**WHAT IS EXPECTED:** Repeat every record exactly, but omit the images.

+===+

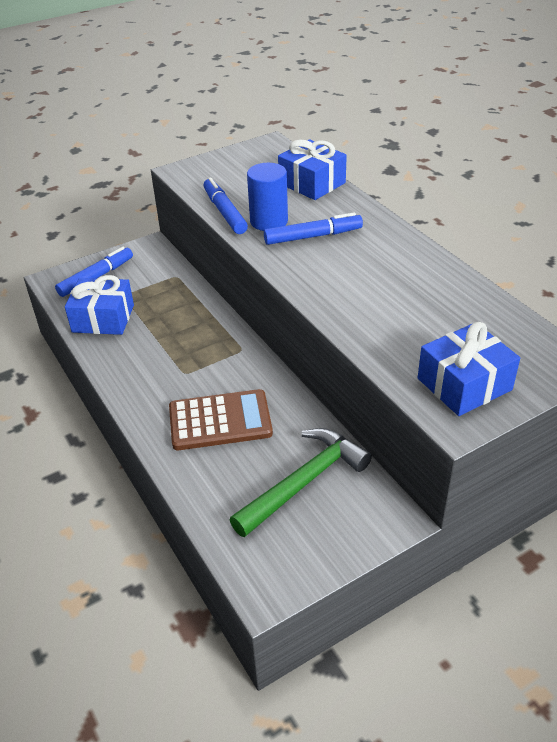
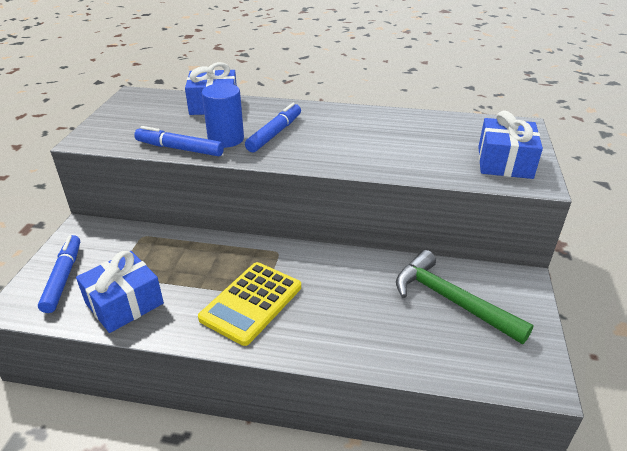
camera: 50 degrees left, 5 degrees down
(169, 373) = (251, 303): none -> yellow calculator
(220, 421) = (341, 306): brown calculator -> none
(303, 482) = (451, 300): green hammer -> green hammer turned 45 degrees counterclockwise

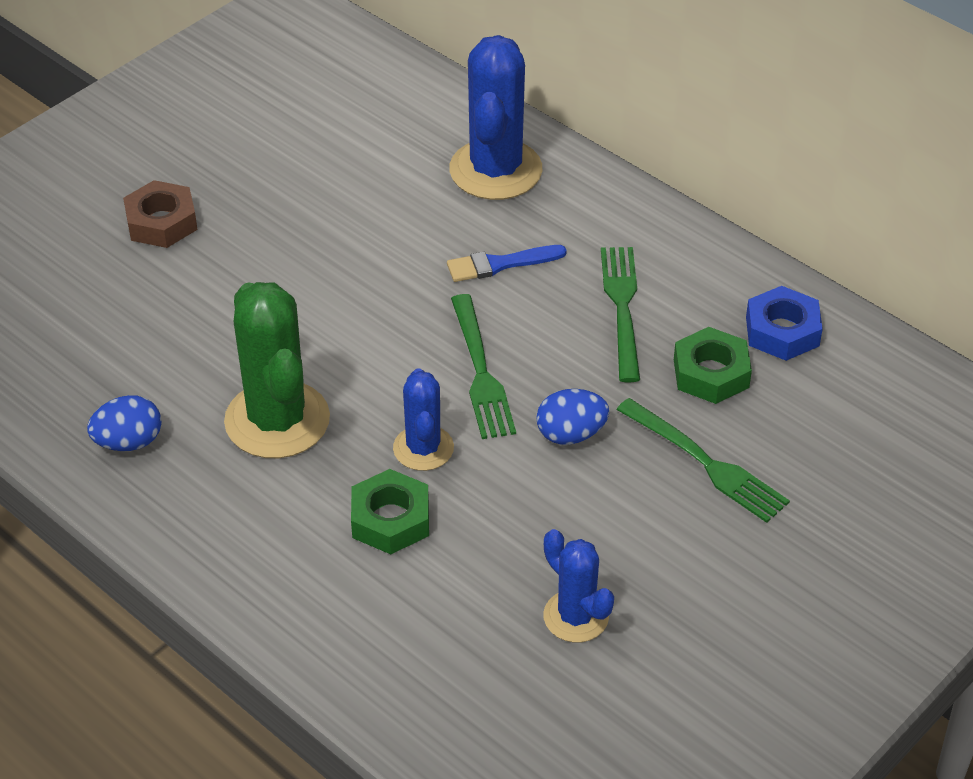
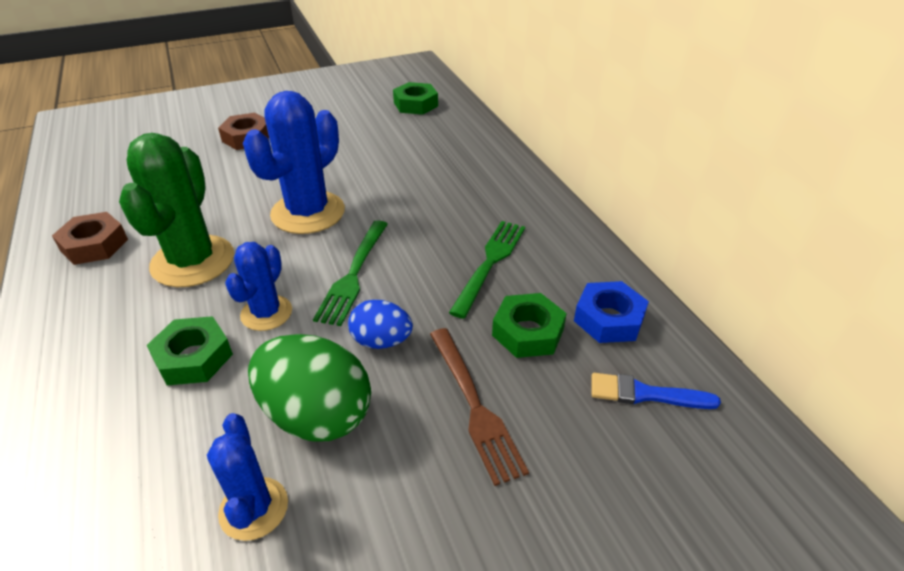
camera: 25 degrees right, 5 degrees down
(129, 442) = (94, 245): blue egg -> brown nut
(354, 89) = (415, 104): none -> green nut
(495, 170) = (466, 161): blue cactus -> blue cactus (308, 213)
(500, 264) = (424, 212): blue brush -> blue brush (645, 394)
(565, 525) = (316, 415): none -> green egg
(706, 463) = (475, 406): green fork -> brown fork

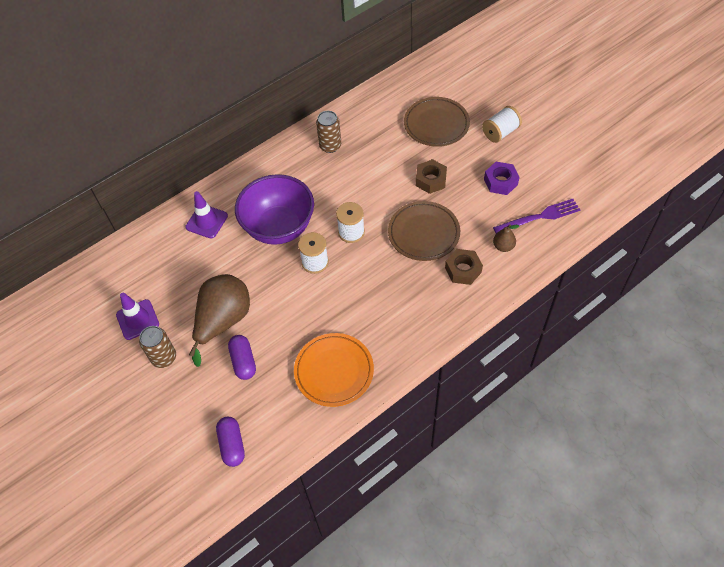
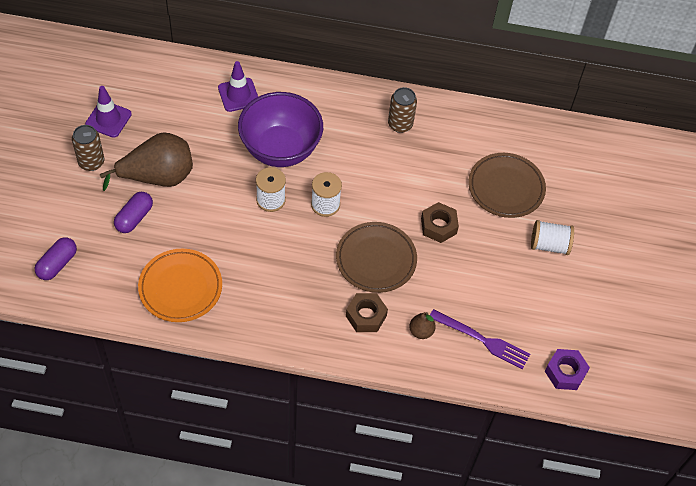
camera: 40 degrees right, 0 degrees up
(500, 182) = (491, 282): purple nut -> purple nut (565, 372)

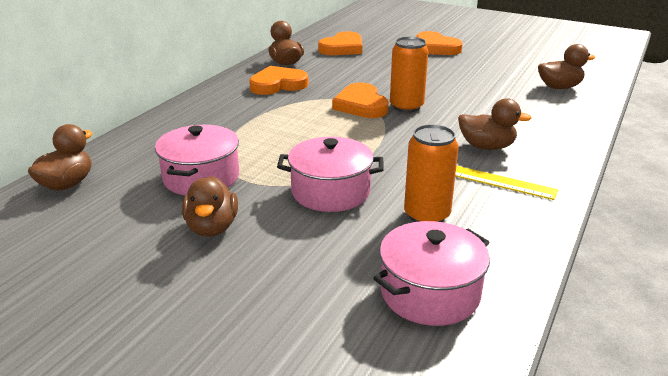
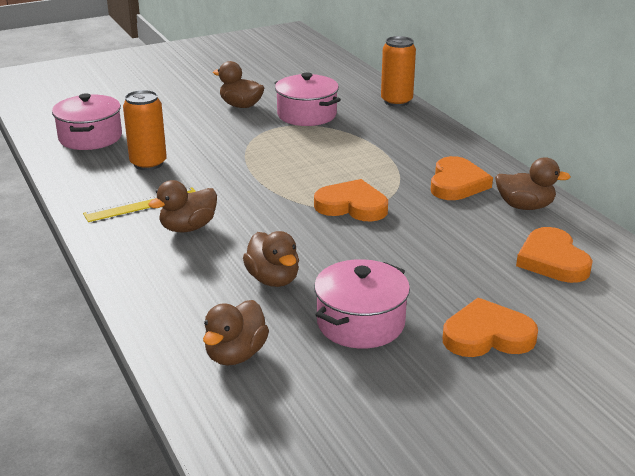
camera: 125 degrees right, 0 degrees up
(67, 184) = (354, 82): brown duck -> brown duck (273, 279)
(330, 192) = (225, 145): pink pot -> pink pot (360, 323)
(406, 106) = (318, 227): orange can -> orange can (396, 101)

+===+

**RESPONSE:**
camera: 50 degrees left, 5 degrees down
(169, 373) = (251, 303): none -> yellow calculator
(220, 421) = (341, 306): brown calculator -> none
(303, 482) = (451, 300): green hammer -> green hammer turned 45 degrees counterclockwise

camera: 25 degrees right, 5 degrees down
(129, 442) = (94, 245): blue egg -> brown nut
(354, 89) = (415, 104): none -> green nut
(495, 170) = (466, 161): blue cactus -> blue cactus (308, 213)
(500, 264) = (424, 212): blue brush -> blue brush (645, 394)
(565, 525) = (316, 415): none -> green egg
(706, 463) = (475, 406): green fork -> brown fork

camera: 40 degrees right, 0 degrees up
(500, 182) = (491, 282): purple nut -> purple nut (565, 372)

camera: 125 degrees right, 0 degrees up
(67, 184) = (354, 82): brown duck -> brown duck (273, 279)
(330, 192) = (225, 145): pink pot -> pink pot (360, 323)
(406, 106) = (318, 227): orange can -> orange can (396, 101)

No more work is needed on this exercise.